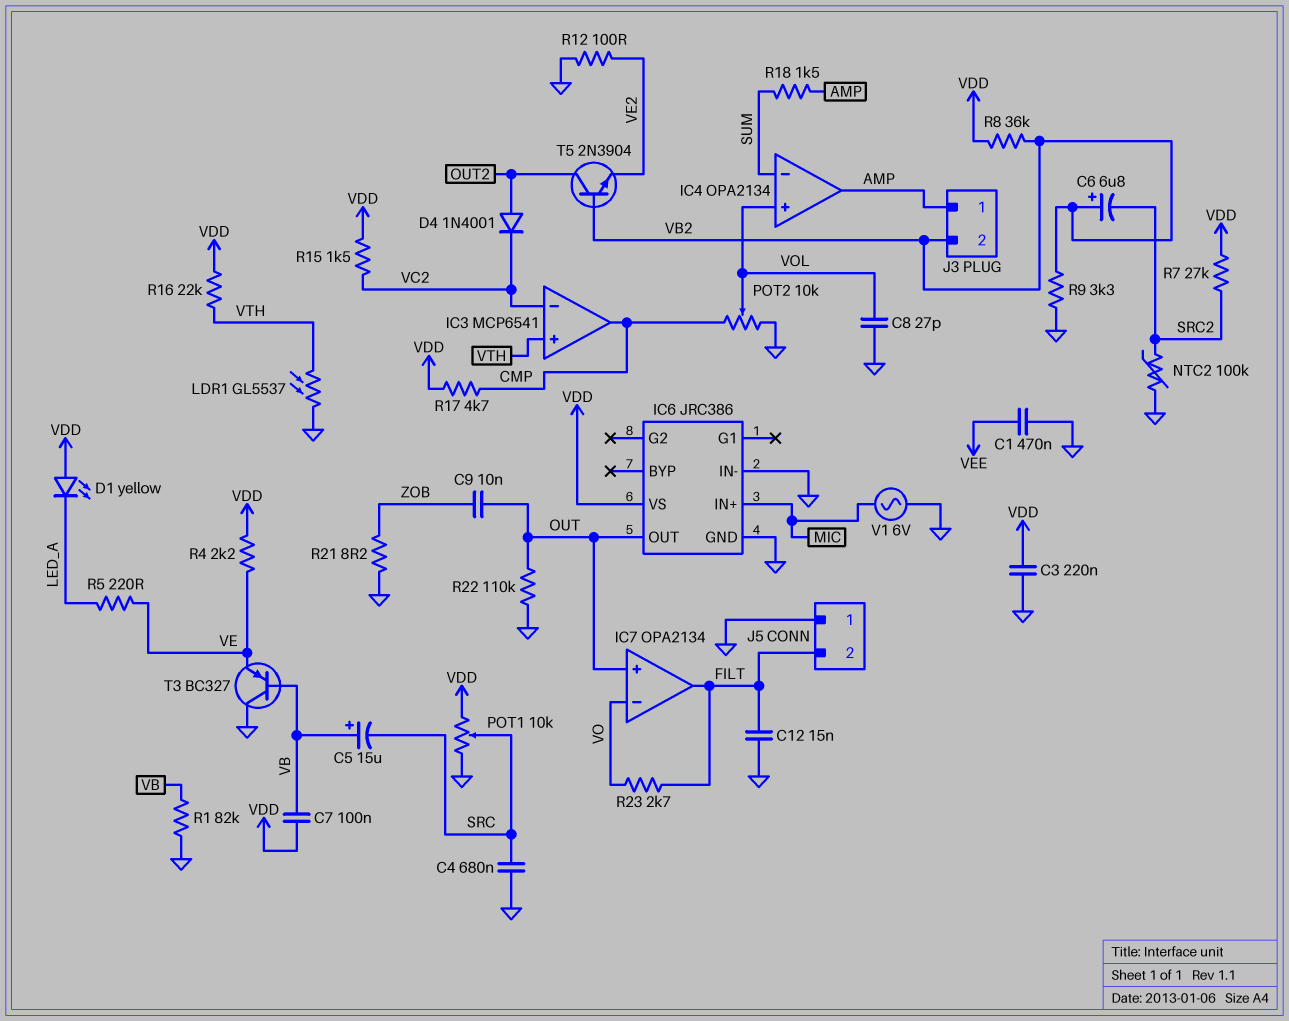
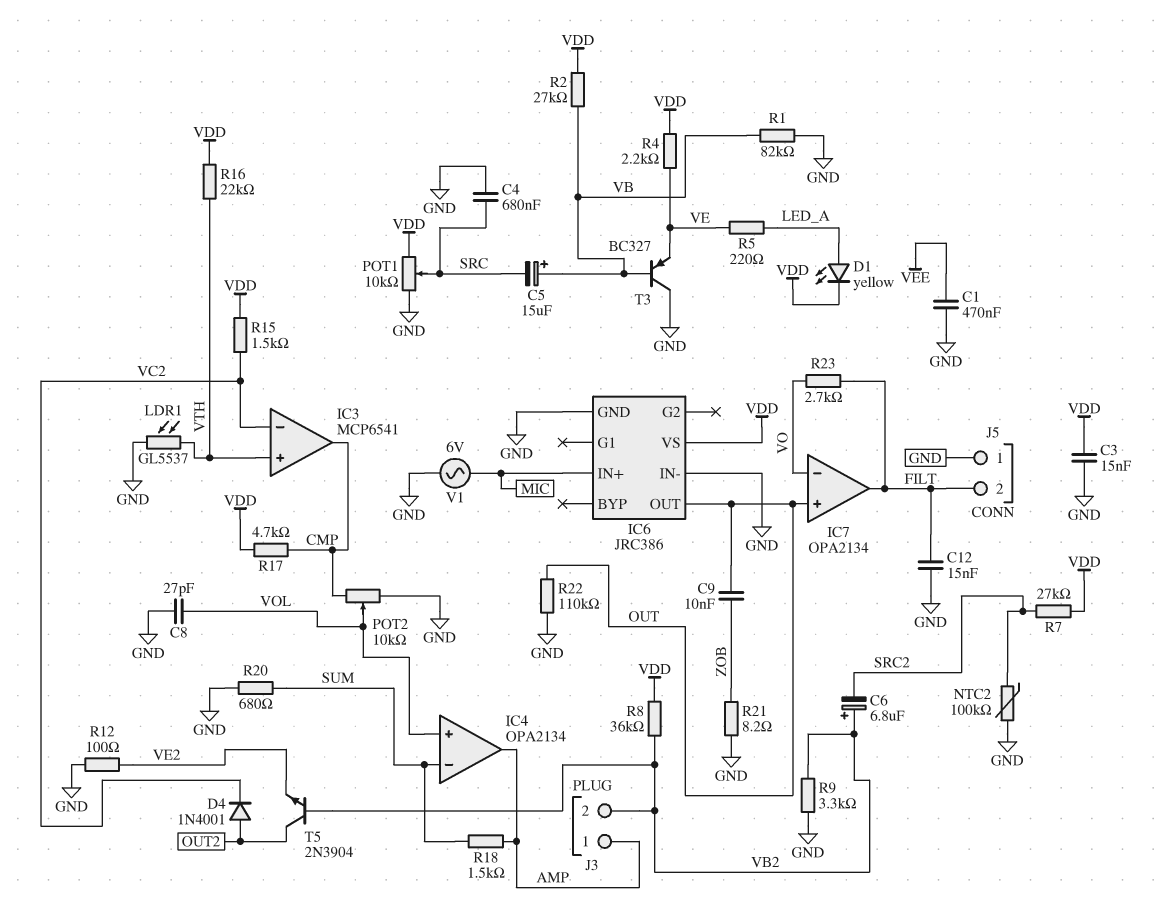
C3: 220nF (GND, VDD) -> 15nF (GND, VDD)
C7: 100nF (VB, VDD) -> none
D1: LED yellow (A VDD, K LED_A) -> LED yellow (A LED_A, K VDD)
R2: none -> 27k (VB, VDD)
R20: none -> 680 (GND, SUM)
* * *
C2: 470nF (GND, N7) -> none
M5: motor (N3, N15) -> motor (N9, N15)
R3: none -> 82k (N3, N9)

## THE TASK:
In the listing above, find the line with "C7: 100nF (VB, VDD) -> none" and the line with "R20: none -> 680 (GND, SUM)", then reproduce both and every line between them exactly.

## ANSWER BOX:
C7: 100nF (VB, VDD) -> none
D1: LED yellow (A VDD, K LED_A) -> LED yellow (A LED_A, K VDD)
R2: none -> 27k (VB, VDD)
R20: none -> 680 (GND, SUM)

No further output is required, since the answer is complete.